### EXERCISE INSTRUCTIONS
Look through the data below and extract, unchanged, the lines from the one that contains "brown cap: 6 -> 7" to the one that contains "grey fork: 5 -> 4", both included.

### ENTRIES SHOWN
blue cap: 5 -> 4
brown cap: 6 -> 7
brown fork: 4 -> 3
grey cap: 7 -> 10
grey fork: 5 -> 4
==
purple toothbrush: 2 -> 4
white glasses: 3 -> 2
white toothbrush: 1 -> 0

### RESPONSE TO THE EXERCISE
brown cap: 6 -> 7
brown fork: 4 -> 3
grey cap: 7 -> 10
grey fork: 5 -> 4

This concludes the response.